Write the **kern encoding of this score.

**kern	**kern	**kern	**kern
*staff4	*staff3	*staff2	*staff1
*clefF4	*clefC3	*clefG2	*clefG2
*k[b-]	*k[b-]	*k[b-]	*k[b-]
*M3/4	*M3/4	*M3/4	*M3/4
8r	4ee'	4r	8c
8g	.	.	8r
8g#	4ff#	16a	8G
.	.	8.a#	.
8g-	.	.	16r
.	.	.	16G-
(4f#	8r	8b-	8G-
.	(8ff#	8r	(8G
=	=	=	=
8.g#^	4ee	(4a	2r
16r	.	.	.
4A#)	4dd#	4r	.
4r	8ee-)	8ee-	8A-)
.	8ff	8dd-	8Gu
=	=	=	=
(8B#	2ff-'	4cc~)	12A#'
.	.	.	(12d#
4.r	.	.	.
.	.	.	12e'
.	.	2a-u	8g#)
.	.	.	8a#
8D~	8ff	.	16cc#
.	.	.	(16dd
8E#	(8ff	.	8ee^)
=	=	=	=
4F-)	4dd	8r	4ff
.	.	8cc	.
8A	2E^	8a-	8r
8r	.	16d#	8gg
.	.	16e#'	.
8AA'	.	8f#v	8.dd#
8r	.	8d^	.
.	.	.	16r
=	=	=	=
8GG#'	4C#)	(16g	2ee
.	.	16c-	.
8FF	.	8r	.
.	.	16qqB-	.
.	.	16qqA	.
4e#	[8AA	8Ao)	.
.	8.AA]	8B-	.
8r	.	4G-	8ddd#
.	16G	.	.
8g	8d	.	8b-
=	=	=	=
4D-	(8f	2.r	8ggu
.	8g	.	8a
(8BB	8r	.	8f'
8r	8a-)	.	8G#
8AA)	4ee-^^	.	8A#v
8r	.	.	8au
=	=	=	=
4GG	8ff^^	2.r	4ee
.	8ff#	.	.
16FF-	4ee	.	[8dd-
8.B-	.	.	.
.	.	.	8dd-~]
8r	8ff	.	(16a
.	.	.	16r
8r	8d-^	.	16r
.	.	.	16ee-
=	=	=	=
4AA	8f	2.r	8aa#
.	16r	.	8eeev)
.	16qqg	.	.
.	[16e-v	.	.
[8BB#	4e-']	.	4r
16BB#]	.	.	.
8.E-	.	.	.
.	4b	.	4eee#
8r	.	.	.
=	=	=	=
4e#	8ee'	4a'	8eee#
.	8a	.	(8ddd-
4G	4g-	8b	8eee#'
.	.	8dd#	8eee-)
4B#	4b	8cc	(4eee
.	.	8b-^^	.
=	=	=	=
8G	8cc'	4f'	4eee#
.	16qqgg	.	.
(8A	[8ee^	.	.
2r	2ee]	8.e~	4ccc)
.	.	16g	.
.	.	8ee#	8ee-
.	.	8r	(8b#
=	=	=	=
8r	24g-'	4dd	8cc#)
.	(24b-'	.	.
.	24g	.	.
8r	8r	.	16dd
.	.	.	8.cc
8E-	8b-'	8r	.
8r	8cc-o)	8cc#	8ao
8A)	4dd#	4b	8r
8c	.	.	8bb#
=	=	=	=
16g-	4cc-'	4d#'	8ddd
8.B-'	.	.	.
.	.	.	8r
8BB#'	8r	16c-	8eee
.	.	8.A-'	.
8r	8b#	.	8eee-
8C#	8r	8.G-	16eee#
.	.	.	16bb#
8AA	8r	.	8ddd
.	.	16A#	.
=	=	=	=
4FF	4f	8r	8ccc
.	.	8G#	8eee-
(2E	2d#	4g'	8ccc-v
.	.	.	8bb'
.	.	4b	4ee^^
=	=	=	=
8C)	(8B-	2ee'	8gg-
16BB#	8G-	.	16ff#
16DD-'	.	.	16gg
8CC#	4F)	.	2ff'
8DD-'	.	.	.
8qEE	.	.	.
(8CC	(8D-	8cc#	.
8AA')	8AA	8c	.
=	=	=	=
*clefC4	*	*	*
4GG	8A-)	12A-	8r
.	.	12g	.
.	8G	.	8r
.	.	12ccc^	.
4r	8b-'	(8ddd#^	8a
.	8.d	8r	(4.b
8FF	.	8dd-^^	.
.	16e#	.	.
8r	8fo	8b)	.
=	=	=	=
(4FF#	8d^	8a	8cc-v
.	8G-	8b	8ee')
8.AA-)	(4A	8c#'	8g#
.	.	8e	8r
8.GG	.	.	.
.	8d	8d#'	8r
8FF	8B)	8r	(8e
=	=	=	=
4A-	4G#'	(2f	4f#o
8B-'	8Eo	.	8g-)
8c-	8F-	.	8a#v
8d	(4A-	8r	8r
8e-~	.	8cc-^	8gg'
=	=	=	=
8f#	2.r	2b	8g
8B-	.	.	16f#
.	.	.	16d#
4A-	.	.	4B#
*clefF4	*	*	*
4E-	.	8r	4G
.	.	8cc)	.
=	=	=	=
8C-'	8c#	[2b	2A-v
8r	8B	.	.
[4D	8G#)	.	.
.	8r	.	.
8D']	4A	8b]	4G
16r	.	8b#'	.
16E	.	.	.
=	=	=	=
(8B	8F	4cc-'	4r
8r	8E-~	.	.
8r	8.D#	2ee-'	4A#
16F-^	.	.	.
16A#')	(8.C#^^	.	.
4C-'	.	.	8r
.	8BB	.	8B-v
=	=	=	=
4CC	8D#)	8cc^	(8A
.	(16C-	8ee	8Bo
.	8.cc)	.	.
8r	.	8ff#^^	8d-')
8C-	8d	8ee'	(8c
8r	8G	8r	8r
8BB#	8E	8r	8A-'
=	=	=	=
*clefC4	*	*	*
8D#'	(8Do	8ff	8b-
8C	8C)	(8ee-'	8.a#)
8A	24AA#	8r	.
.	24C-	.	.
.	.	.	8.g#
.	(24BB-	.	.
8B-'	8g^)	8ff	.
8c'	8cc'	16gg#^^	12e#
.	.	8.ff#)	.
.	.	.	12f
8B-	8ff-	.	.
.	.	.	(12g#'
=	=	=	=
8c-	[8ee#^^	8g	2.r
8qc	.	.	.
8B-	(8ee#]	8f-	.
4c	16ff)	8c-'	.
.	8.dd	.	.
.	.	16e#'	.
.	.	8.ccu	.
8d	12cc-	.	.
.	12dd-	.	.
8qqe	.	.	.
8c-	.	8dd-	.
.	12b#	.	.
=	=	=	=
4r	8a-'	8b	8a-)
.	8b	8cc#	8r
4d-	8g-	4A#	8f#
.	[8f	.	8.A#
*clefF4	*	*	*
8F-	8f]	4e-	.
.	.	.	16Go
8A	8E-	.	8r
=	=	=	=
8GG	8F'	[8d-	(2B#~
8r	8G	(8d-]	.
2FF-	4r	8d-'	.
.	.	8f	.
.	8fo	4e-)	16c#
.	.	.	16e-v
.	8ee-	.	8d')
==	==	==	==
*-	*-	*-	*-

* * * *

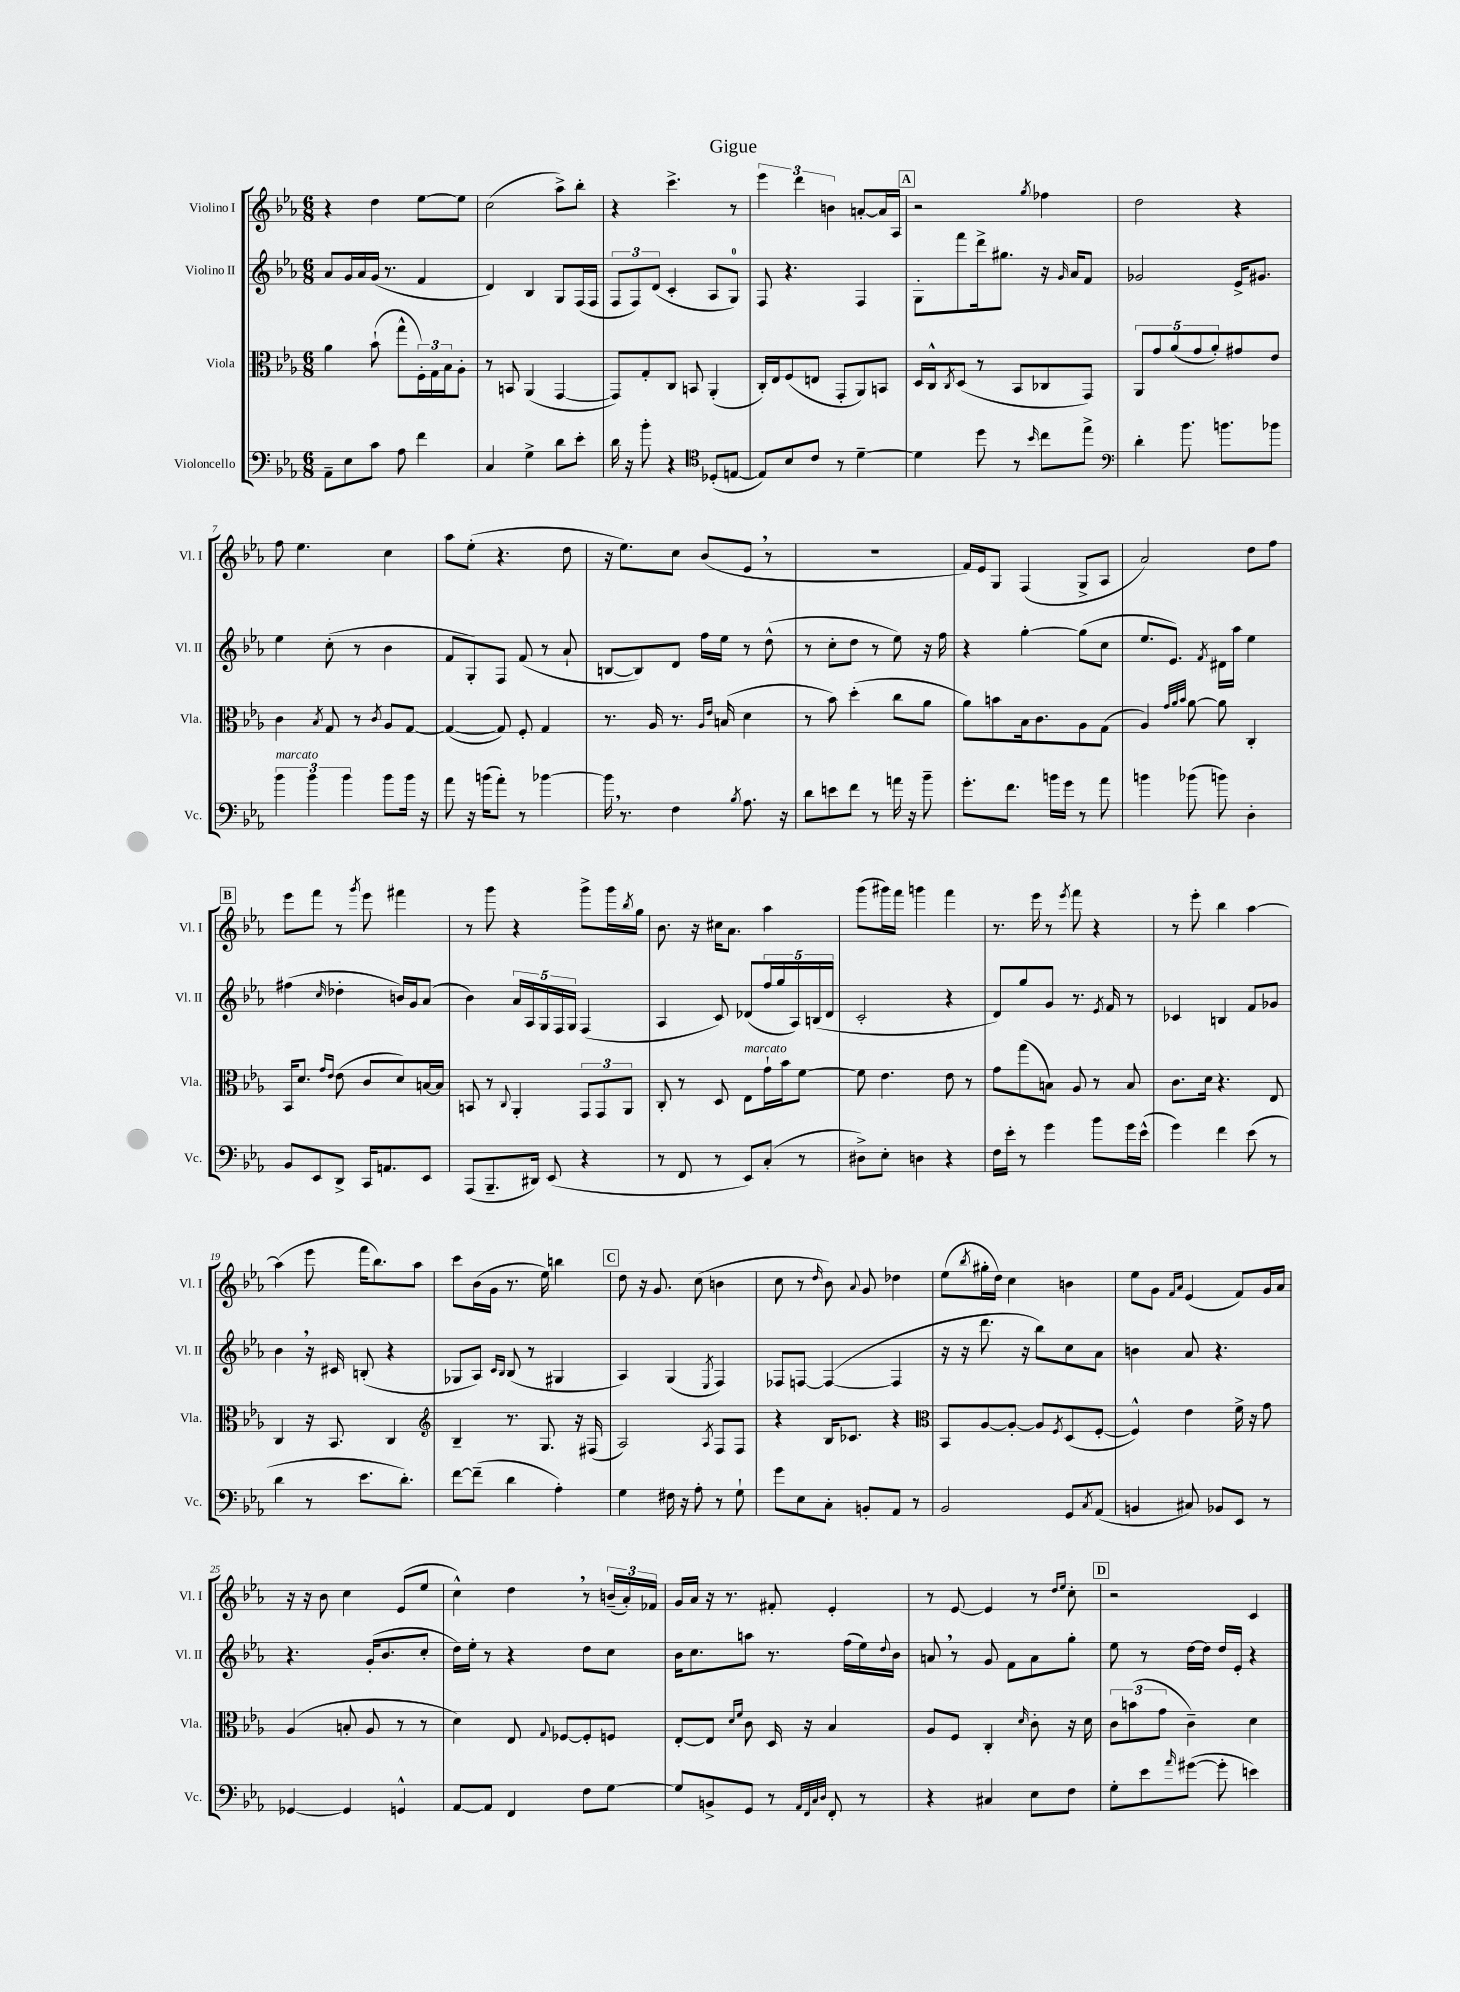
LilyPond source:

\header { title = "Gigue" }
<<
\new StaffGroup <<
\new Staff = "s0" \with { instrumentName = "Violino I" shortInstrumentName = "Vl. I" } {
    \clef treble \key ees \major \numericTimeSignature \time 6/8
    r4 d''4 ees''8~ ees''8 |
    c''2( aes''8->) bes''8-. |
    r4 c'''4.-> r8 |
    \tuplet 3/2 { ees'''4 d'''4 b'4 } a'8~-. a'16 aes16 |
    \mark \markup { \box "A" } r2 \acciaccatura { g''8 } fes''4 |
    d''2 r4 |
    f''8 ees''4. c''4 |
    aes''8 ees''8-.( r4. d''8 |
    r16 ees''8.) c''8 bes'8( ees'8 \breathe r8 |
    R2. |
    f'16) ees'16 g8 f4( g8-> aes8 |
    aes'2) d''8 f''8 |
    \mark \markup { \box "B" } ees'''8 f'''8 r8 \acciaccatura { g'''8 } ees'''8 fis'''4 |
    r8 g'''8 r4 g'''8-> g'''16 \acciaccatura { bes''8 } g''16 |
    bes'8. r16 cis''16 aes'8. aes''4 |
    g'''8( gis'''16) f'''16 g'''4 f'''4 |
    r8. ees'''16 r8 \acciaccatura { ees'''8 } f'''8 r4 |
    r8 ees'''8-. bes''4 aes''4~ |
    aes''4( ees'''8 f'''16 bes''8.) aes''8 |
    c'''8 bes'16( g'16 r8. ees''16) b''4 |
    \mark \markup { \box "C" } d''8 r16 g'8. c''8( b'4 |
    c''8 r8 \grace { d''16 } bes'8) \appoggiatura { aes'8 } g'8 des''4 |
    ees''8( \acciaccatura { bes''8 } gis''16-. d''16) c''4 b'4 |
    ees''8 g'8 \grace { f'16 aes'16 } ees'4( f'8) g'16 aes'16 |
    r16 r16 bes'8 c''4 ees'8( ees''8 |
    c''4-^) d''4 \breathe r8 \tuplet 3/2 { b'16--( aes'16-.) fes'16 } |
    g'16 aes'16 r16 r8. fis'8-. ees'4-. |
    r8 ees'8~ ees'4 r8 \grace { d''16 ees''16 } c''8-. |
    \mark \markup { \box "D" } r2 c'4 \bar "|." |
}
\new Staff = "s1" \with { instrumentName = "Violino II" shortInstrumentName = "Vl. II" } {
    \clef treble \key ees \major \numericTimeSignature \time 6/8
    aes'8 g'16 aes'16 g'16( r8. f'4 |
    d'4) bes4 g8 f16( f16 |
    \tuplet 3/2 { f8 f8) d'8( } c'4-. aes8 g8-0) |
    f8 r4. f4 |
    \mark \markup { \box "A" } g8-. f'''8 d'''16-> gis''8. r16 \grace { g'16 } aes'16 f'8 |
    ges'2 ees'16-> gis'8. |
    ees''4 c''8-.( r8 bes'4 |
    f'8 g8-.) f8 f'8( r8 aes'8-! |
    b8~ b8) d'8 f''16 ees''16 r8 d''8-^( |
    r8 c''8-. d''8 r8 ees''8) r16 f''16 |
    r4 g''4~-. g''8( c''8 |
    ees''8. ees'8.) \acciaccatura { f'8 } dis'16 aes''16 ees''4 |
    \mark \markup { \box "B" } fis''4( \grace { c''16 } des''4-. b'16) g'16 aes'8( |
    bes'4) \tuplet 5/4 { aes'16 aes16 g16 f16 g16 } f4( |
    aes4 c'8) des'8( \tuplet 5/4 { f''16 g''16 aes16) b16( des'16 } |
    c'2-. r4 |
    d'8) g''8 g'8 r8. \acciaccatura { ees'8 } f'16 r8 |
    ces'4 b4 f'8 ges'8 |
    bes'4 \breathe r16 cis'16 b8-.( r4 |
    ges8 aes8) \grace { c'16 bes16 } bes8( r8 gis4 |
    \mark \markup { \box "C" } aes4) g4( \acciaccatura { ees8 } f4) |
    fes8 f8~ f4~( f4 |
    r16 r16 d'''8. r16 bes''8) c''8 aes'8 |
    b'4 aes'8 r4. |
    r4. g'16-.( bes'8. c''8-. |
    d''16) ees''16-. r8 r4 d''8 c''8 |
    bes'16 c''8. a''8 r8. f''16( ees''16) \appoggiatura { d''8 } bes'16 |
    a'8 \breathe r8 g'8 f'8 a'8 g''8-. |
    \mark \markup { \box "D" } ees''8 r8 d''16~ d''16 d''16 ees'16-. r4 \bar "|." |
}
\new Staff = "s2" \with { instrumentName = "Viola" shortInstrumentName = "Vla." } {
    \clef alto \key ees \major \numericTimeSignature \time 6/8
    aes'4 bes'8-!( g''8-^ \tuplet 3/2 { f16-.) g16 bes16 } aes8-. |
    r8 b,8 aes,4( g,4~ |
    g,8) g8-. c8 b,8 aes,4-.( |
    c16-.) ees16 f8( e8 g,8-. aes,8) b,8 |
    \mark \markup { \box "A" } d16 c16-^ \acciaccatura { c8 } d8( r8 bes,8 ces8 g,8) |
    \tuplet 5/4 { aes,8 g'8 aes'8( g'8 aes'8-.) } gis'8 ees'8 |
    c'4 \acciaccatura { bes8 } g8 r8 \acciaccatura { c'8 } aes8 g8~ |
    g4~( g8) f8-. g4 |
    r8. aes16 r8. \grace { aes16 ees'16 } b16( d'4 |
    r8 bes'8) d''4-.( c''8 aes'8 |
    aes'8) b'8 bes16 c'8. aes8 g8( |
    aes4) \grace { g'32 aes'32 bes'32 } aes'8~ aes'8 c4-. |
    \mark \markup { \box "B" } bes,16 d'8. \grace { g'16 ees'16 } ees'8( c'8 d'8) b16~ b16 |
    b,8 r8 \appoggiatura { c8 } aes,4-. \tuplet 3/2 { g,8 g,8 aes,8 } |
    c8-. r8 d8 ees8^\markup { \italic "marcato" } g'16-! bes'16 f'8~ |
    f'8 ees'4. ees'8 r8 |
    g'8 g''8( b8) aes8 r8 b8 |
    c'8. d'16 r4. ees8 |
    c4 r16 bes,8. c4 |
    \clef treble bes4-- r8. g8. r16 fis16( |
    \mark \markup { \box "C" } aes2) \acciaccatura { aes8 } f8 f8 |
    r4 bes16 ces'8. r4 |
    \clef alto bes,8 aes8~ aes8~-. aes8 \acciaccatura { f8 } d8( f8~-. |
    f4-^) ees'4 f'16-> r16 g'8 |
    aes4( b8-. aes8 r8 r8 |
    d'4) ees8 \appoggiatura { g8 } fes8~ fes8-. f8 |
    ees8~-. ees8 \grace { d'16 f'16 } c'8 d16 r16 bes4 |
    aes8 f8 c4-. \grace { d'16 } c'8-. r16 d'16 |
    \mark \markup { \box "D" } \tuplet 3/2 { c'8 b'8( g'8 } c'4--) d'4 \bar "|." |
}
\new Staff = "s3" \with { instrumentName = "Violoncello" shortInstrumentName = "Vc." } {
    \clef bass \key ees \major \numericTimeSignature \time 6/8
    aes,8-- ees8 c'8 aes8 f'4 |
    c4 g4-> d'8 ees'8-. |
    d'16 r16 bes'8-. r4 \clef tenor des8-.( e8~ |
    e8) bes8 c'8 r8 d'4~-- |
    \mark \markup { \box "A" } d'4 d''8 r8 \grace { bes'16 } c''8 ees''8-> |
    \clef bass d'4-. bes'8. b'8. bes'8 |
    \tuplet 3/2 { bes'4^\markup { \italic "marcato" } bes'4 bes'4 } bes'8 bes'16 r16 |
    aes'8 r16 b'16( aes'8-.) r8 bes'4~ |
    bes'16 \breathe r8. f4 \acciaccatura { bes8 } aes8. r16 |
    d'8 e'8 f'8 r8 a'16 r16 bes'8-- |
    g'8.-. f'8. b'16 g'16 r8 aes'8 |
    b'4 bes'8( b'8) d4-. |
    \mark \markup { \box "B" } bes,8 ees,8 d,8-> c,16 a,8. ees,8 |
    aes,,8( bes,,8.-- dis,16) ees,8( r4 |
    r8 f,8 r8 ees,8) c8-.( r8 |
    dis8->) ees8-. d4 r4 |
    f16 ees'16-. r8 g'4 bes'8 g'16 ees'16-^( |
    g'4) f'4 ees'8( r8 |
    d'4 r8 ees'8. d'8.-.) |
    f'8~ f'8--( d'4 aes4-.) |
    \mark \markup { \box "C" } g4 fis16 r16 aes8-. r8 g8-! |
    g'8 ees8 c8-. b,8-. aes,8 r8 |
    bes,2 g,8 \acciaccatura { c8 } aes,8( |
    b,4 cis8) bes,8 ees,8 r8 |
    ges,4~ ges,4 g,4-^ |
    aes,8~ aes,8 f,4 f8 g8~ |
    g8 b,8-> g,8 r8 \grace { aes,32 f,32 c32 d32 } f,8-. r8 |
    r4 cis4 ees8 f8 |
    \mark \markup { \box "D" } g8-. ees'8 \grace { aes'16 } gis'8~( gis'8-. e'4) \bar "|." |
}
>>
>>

* * * *

__SHORT EXERCISE__: Find each row above that contains the string "breathe", and copy every one of them in full.

__RESPONSE TO THIS TASK__:
    r16 ees''8.) c''8 bes'8( ees'8 \breathe r8 |
    c''4-^) d''4 \breathe r8 \tuplet 3/2 { b'16--( aes'16-.) fes'16 } |
    bes'4 \breathe r16 cis'16 b8-.( r4 |
    a'8 \breathe r8 g'8 f'8 a'8 g''8-. |
    bes'16 \breathe r8. f4 \acciaccatura { bes8 } aes8. r16 |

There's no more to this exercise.